Segment Open

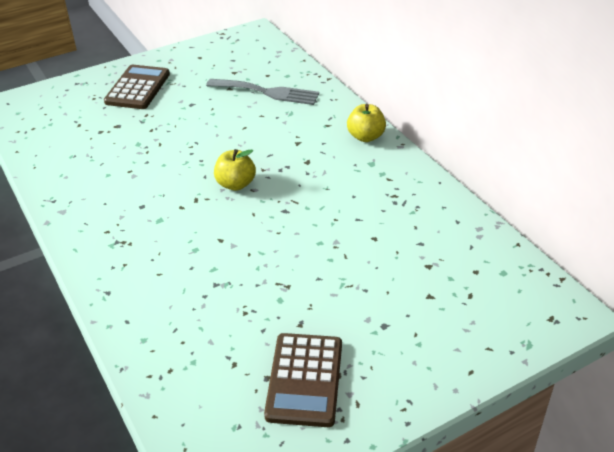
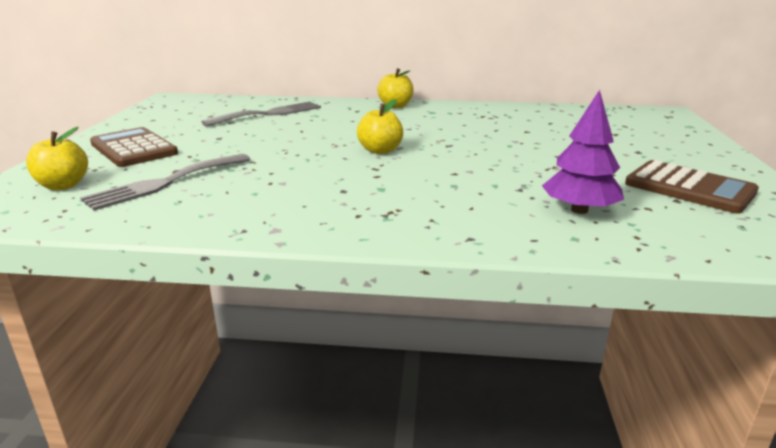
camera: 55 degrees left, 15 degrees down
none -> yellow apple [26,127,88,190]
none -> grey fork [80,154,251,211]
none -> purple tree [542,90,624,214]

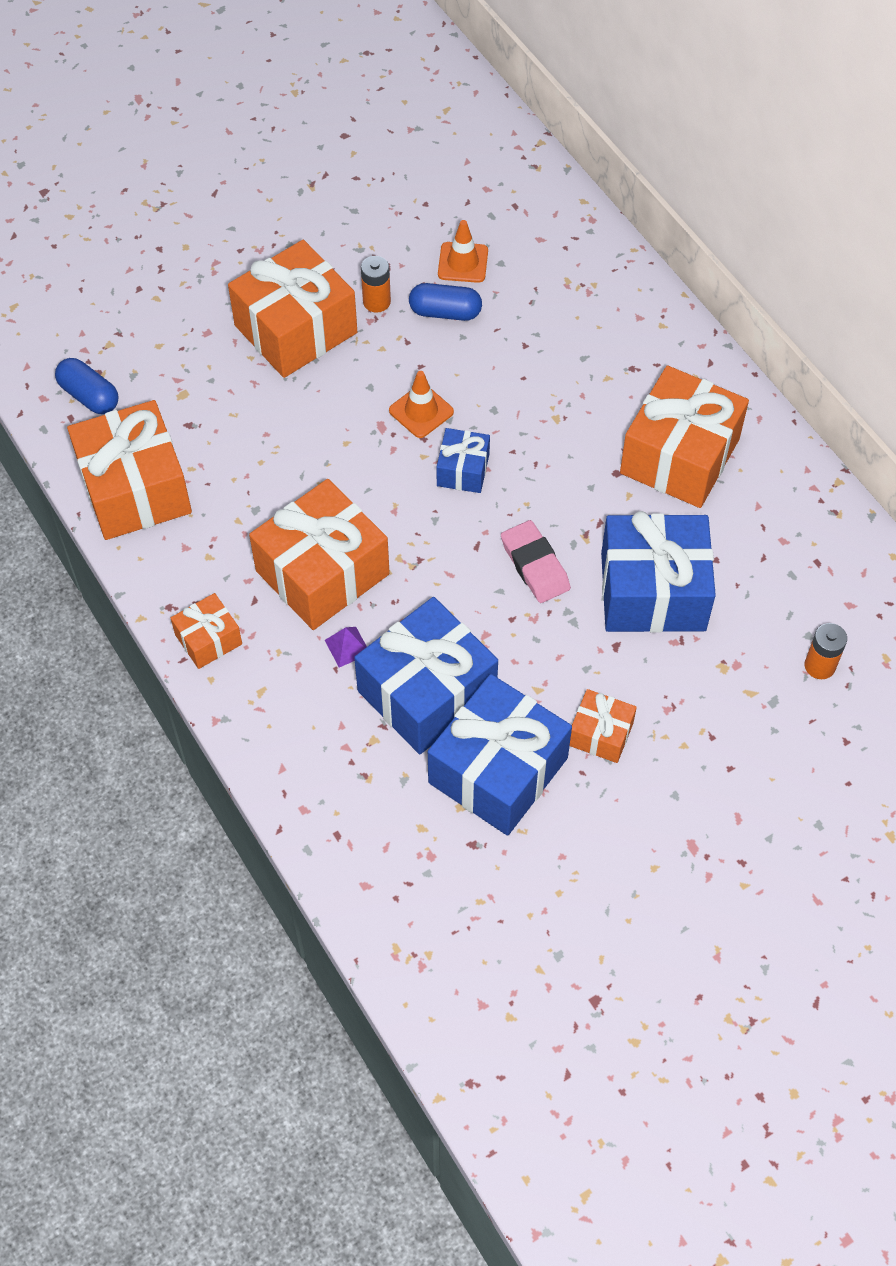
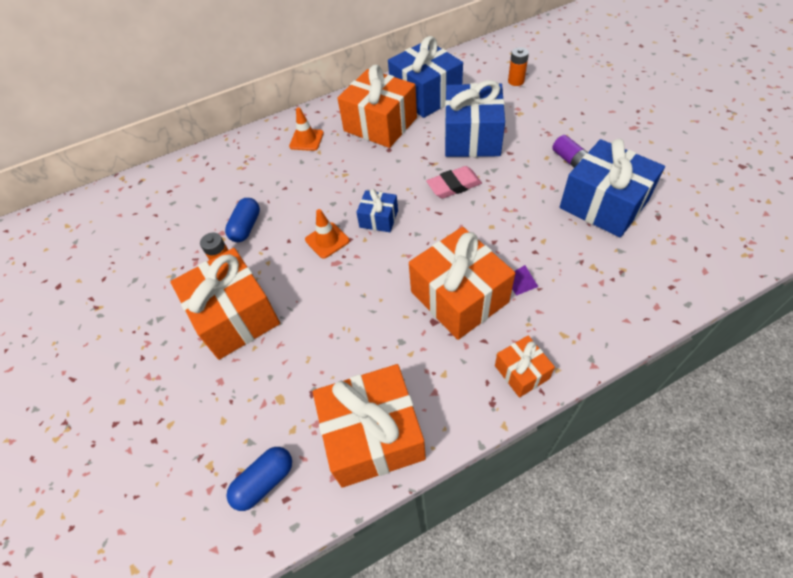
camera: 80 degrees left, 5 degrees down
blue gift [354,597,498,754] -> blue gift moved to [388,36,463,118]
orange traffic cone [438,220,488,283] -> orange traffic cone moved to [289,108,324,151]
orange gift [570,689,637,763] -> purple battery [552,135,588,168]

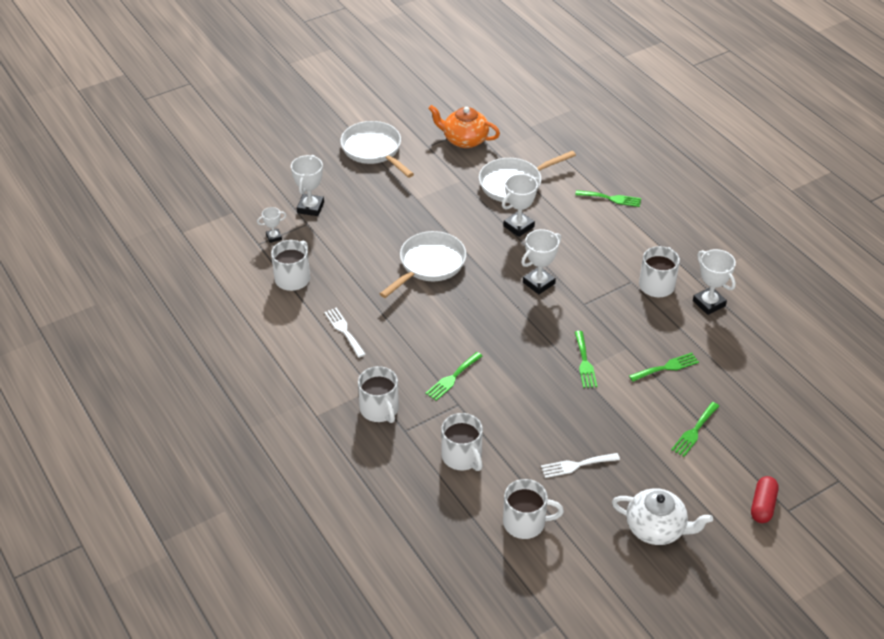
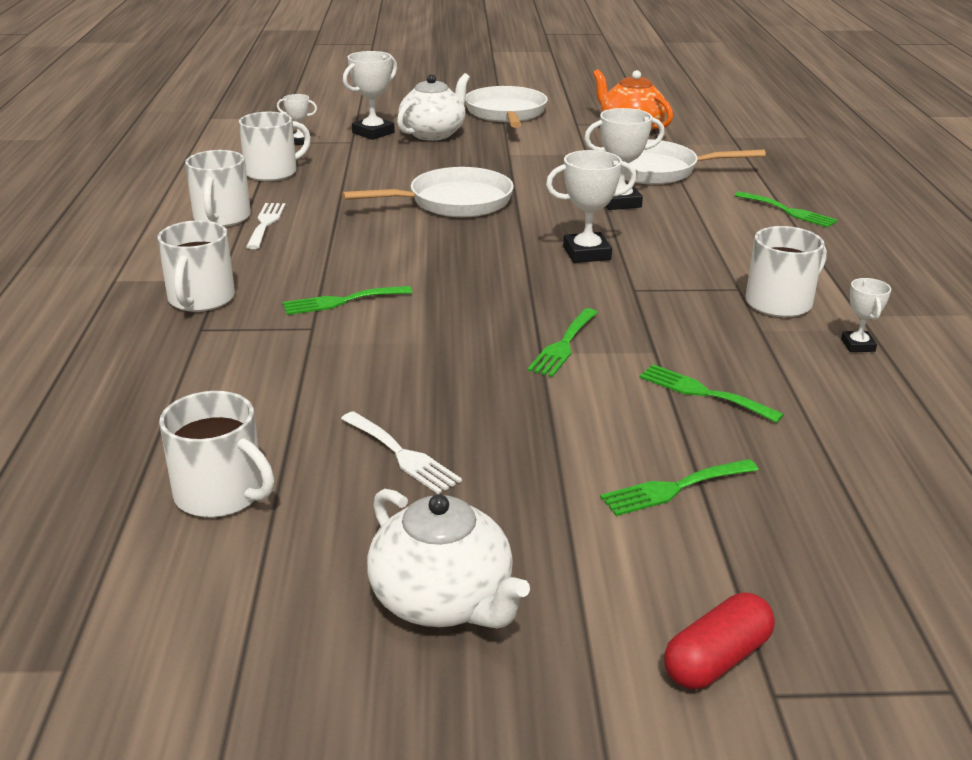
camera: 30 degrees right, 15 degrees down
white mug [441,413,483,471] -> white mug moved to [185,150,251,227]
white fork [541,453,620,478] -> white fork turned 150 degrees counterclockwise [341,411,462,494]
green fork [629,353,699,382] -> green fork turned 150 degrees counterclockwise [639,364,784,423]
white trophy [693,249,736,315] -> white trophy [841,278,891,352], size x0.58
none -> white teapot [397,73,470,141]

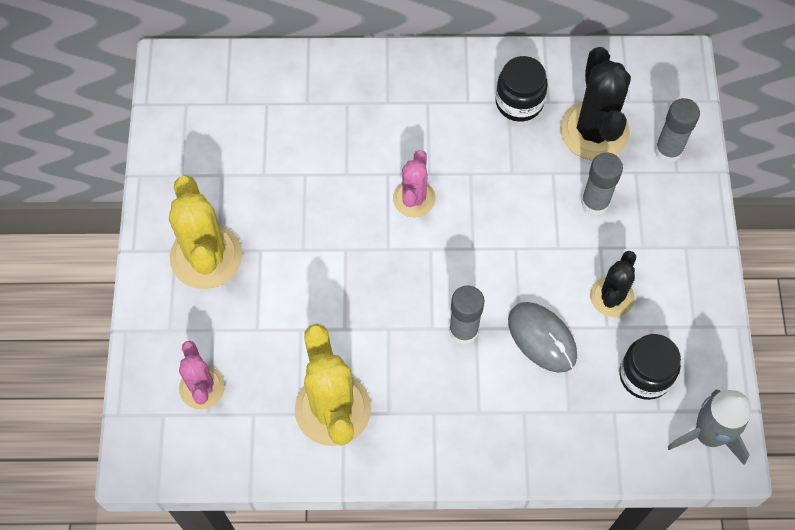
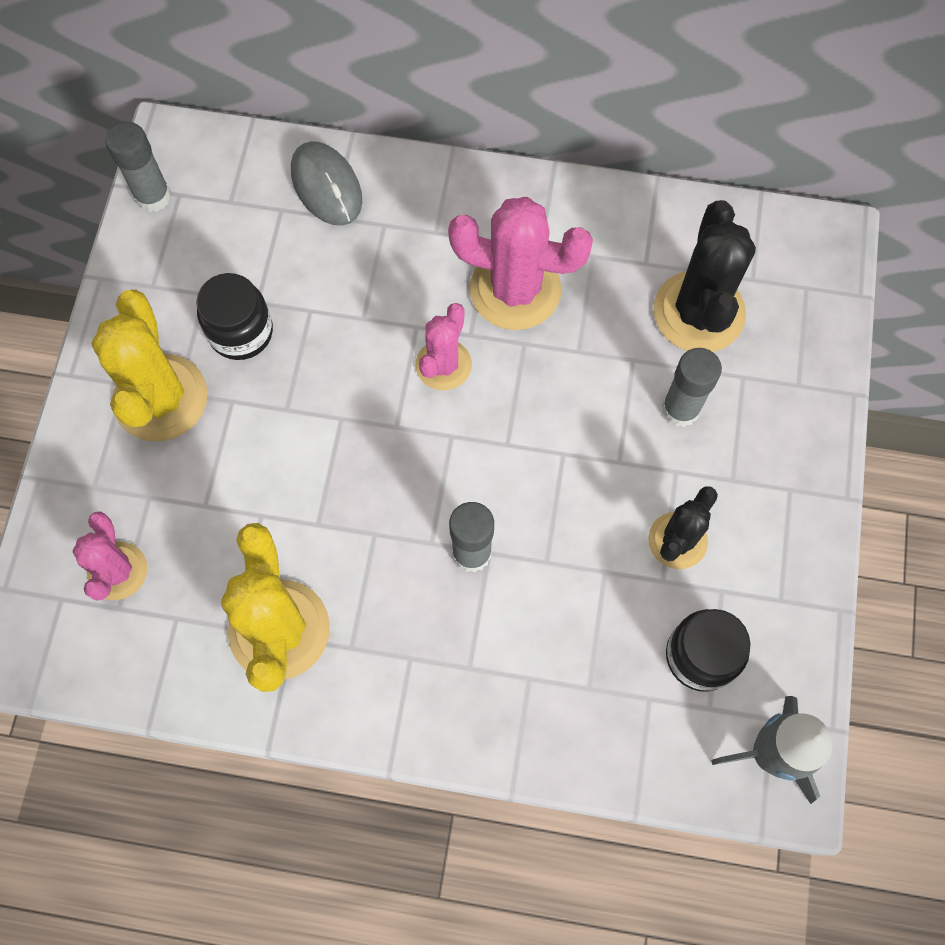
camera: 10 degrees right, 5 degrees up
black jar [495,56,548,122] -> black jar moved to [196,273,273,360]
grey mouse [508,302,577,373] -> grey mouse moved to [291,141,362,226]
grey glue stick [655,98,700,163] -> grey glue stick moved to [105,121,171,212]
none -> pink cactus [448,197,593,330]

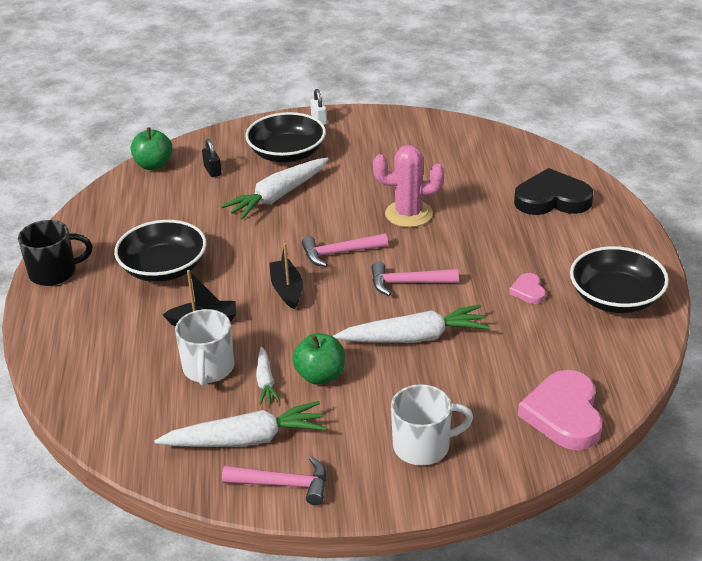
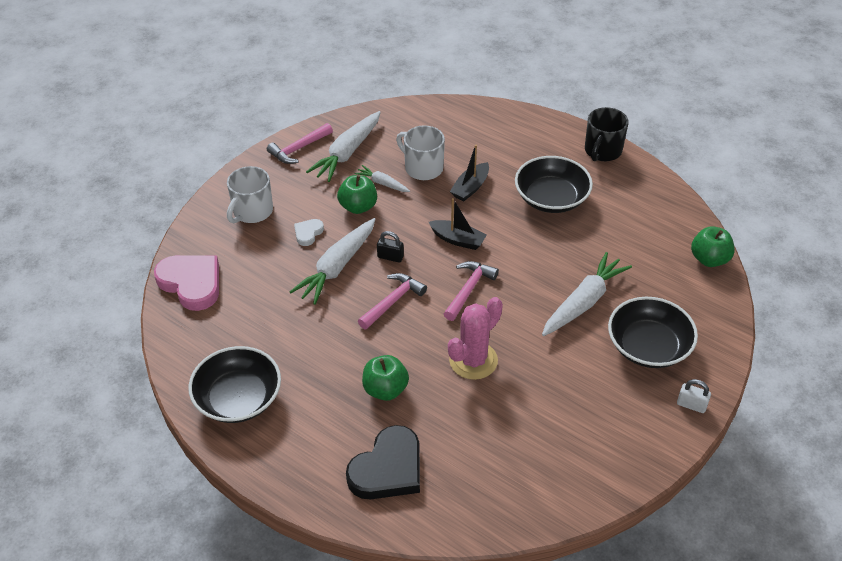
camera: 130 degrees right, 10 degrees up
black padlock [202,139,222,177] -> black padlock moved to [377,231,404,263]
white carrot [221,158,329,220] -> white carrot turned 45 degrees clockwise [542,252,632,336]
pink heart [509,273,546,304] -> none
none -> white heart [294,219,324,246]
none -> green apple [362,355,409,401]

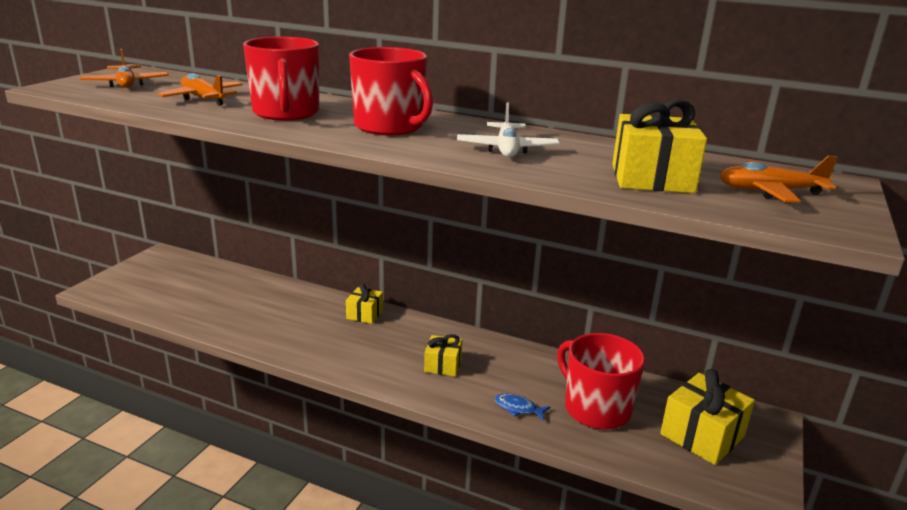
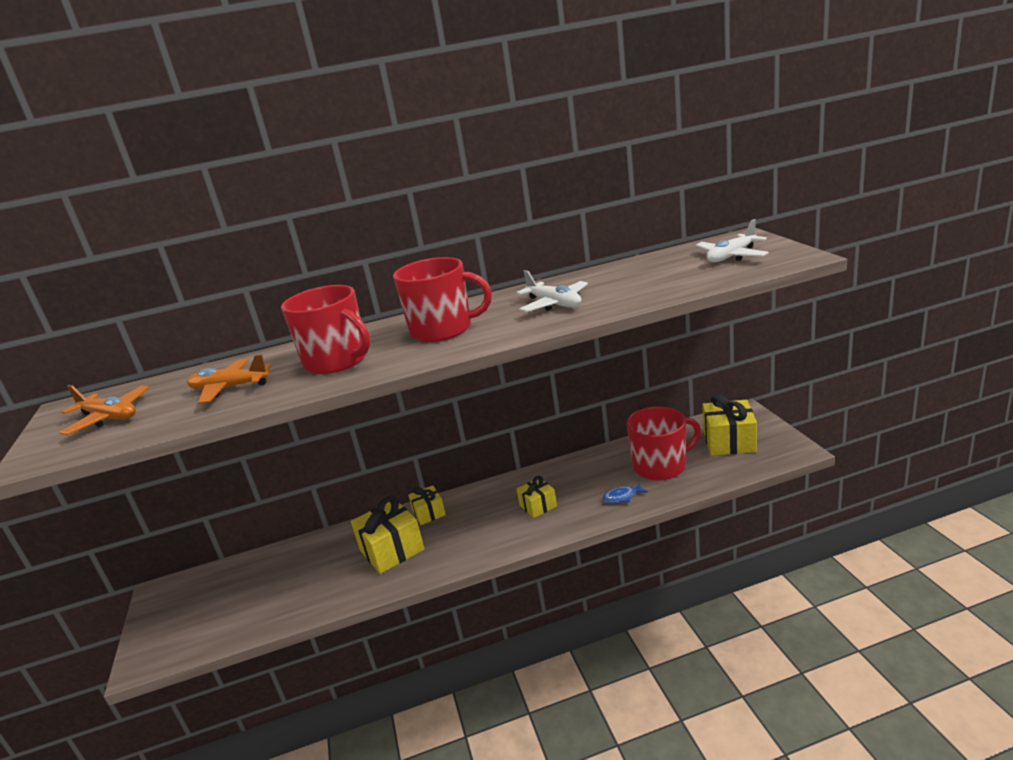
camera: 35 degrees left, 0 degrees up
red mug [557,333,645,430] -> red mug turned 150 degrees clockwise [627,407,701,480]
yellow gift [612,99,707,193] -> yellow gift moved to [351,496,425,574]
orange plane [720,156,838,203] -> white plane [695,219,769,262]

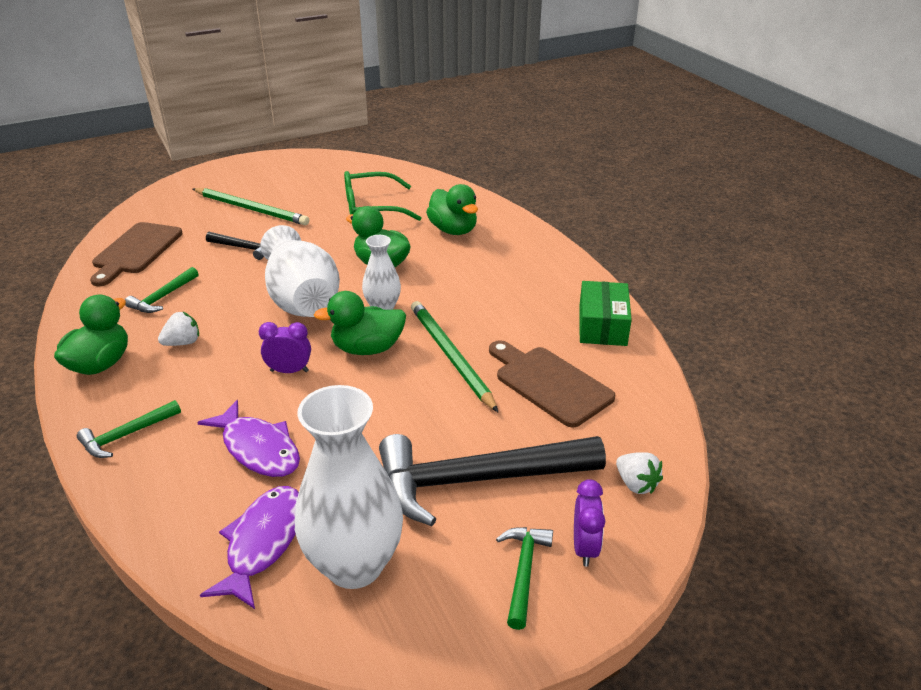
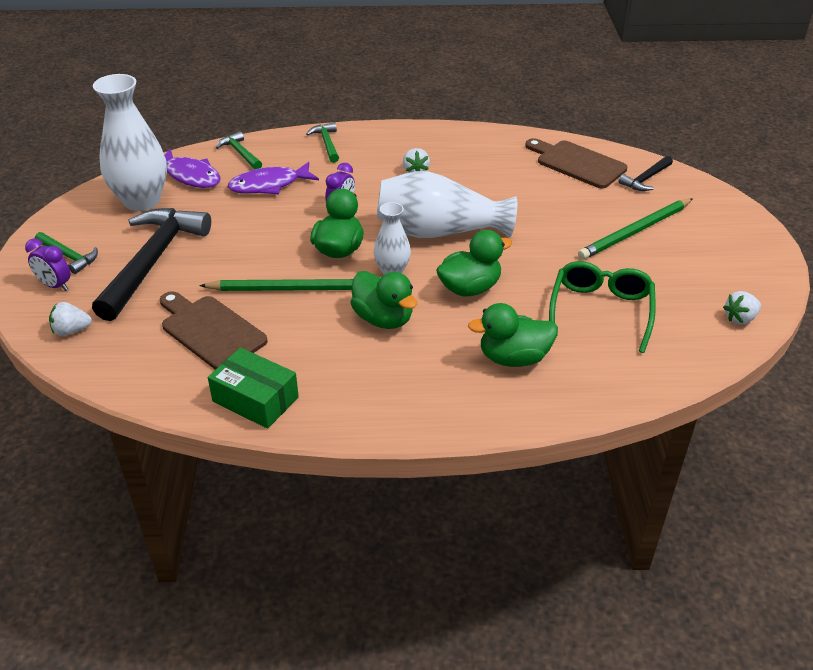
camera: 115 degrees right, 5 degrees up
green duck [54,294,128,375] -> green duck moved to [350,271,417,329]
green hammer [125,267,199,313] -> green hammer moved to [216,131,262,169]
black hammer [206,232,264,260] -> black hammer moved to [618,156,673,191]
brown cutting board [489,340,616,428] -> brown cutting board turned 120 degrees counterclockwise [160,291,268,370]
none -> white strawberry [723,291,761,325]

Segment Closed

-- Work instruction --
Show every line from the listing above in which the string "apple" appears.

-- Your response --
none -> yellow apple [26,127,88,190]
none -> green apple [362,355,409,401]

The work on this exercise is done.